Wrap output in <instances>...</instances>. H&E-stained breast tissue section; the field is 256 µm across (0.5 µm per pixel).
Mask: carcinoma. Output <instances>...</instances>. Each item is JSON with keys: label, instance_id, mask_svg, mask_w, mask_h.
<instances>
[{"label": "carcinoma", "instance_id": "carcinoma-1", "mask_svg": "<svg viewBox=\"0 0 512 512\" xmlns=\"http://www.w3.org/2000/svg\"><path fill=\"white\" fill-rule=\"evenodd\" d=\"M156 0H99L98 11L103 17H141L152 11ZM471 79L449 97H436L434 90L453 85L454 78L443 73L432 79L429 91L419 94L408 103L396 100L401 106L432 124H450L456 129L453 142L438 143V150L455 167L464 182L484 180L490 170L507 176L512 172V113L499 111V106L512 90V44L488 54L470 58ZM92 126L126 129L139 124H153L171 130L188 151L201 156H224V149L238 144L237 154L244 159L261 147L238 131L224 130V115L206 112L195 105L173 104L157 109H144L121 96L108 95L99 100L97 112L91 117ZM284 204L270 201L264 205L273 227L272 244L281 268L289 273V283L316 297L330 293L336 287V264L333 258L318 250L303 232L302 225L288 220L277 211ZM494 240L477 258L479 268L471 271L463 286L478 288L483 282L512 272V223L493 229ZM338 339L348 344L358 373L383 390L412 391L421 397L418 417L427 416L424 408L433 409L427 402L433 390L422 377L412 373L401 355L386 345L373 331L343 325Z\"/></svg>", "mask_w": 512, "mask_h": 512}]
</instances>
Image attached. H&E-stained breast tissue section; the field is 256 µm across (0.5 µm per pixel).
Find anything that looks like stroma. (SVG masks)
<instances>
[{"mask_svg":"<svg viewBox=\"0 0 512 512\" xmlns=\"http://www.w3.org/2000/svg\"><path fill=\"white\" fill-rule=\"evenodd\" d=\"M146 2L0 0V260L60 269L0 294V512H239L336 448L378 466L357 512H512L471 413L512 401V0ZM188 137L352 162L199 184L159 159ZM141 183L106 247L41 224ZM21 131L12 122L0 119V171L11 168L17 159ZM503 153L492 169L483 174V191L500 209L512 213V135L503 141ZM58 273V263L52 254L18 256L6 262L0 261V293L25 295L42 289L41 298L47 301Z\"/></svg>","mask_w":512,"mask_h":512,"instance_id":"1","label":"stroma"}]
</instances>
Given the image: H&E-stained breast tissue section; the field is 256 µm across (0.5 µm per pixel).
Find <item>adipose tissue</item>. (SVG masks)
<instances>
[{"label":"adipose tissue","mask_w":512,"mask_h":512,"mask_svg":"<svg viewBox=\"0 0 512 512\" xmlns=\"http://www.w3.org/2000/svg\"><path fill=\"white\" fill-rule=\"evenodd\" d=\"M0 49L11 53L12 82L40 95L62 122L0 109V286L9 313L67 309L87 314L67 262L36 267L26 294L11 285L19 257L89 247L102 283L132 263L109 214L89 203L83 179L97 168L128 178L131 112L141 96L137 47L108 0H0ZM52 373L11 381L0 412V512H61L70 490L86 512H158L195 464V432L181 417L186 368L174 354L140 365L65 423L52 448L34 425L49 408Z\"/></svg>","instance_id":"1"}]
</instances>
■ ■ ■ ■ ■ ■ ■
GIVEN TASK => Repeat the material word for word from its opening line up to and including the line containing "Image attached. H&E-stained".

ANSWER TO THE EXERCISE =>
Wrap output in <instances>...</instances>. H&E-stained breast tissue section; the field is 256 µm across (0.5 µm per pixel).
Mask: carcinoma. Output <instances>...</instances>. Each item is JSON with keys: label, instance_id, mask_svg, mask_w, mask_h.
<instances>
[{"label": "carcinoma", "instance_id": "carcinoma-1", "mask_svg": "<svg viewBox=\"0 0 512 512\" xmlns=\"http://www.w3.org/2000/svg\"><path fill=\"white\" fill-rule=\"evenodd\" d=\"M156 0H99L98 11L103 17H141L152 11ZM471 79L449 97H436L434 90L453 85L454 78L443 73L432 79L429 91L419 94L408 103L396 100L401 106L432 124H450L456 129L453 142L438 143V150L455 167L464 182L484 180L490 170L507 176L512 172V113L499 111V106L512 90V44L488 54L470 58ZM92 126L126 129L139 124H153L171 130L188 151L201 156H224V149L238 144L237 154L244 159L261 147L238 131L224 130V115L206 112L195 105L173 104L157 109H144L121 96L108 95L99 100L97 112L91 117ZM284 204L270 201L264 205L273 227L272 244L281 268L289 273V283L316 297L330 293L336 287V264L333 258L318 250L303 232L302 225L288 220L277 211ZM494 240L477 258L479 268L471 271L463 286L478 288L483 282L512 272V223L493 229ZM338 339L348 344L358 373L383 390L412 391L421 397L418 417L427 416L424 408L433 409L427 402L433 390L422 377L412 373L401 355L386 345L373 331L343 325Z\"/></svg>", "mask_w": 512, "mask_h": 512}]
</instances>
Image attached. H&E-stained breast tissue section; the field is 256 µm across (0.5 µm per pixel).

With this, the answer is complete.